#### WHAT YOU HAVE TO DO
Print each record below precisely, with every picture left out of the copy.

#### PROVIDED RECORDS

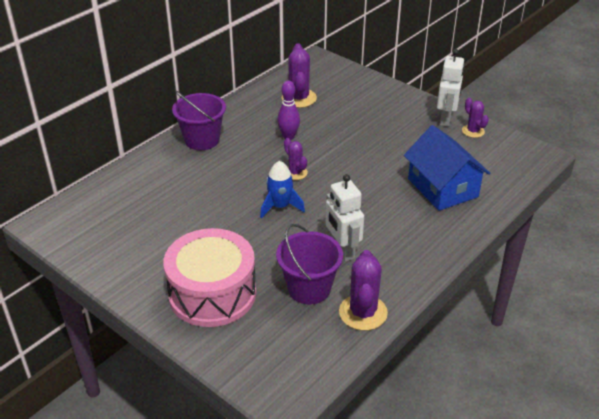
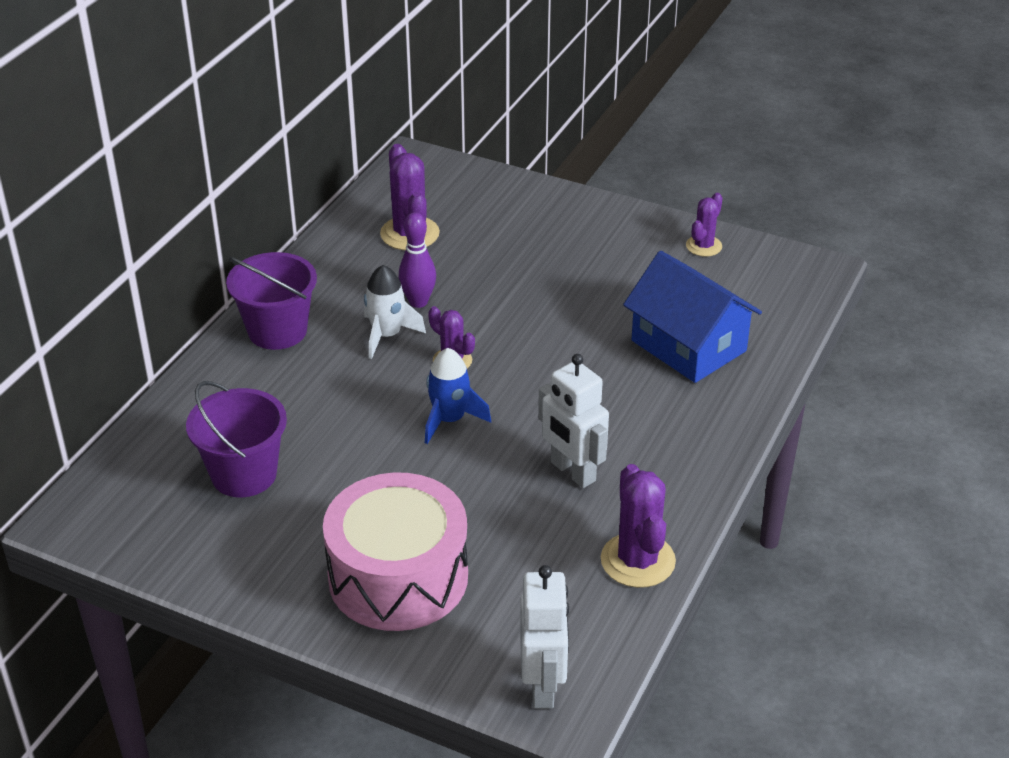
camera: 15 degrees left, 0 degrees up
(263, 152) = (387, 335): none -> white rocket
(309, 288) = (544, 540): purple bucket -> purple bucket (244, 474)
(446, 119) = (656, 232): white robot -> white robot (543, 686)
(473, 131) = (703, 246): purple cactus -> purple cactus turned 75 degrees clockwise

#### REPLY
camera: 15 degrees left, 0 degrees up
(263, 152) = (387, 335): none -> white rocket
(309, 288) = (544, 540): purple bucket -> purple bucket (244, 474)
(446, 119) = (656, 232): white robot -> white robot (543, 686)
(473, 131) = (703, 246): purple cactus -> purple cactus turned 75 degrees clockwise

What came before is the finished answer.